TASK BRIEF: When a picture appears in the listing, leave it out and copy the rest exactly as it stands.

*** SOURCE DATA ***

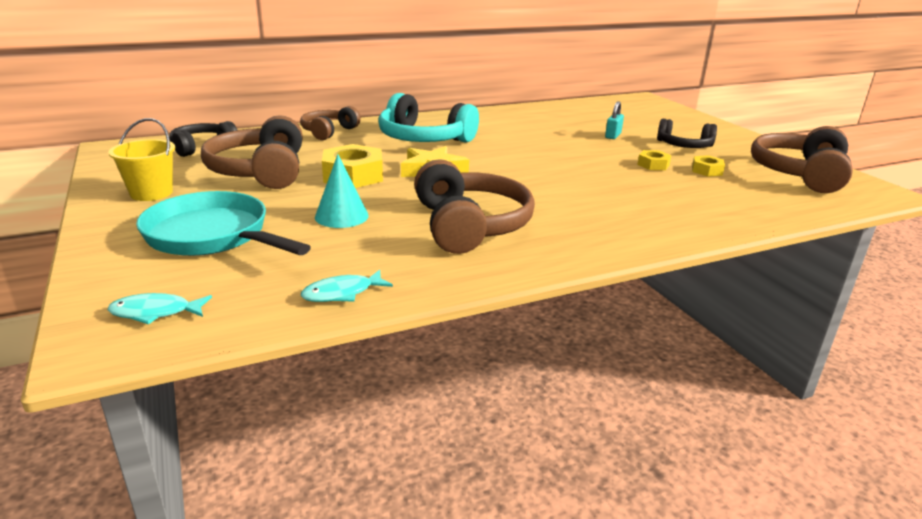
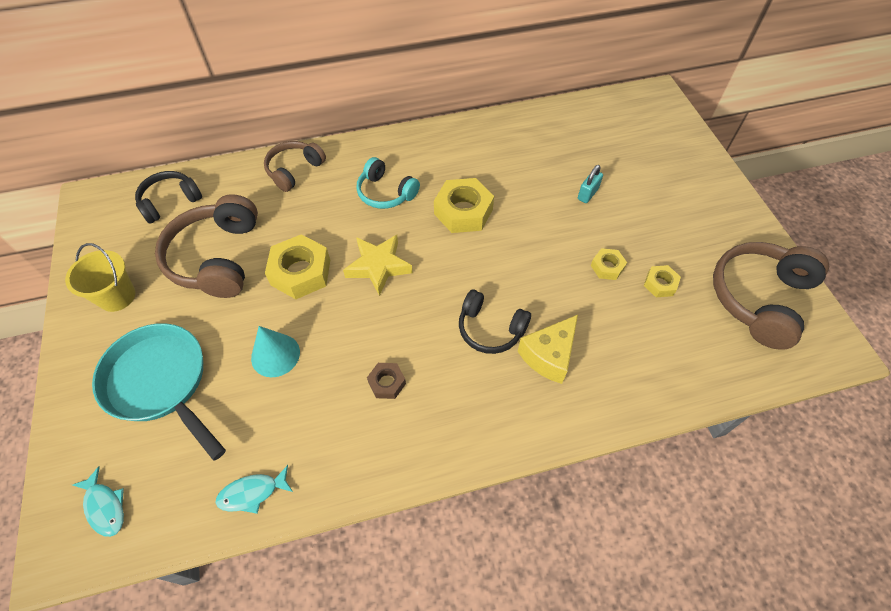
camera: 10 degrees right, 30 degrees up
(155, 312) = (105, 507): turquoise fish -> turquoise fish turned 135 degrees counterclockwise
(423, 139) = (385, 193): turquoise headphones -> turquoise headphones, size x0.61
(470, 225) = (387, 383): brown headphones -> brown nut
(503, 145) = (463, 211): none -> yellow nut
(627, 206) = (549, 355): none -> yellow cheese
(684, 146) = (658, 223): black headphones -> black headphones (490, 329)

*** End of SOURCE DATA ***

EXPECTED OUTPUT:
camera: 10 degrees right, 30 degrees up
(155, 312) = (105, 507): turquoise fish -> turquoise fish turned 135 degrees counterclockwise
(423, 139) = (385, 193): turquoise headphones -> turquoise headphones, size x0.61
(470, 225) = (387, 383): brown headphones -> brown nut
(503, 145) = (463, 211): none -> yellow nut
(627, 206) = (549, 355): none -> yellow cheese
(684, 146) = (658, 223): black headphones -> black headphones (490, 329)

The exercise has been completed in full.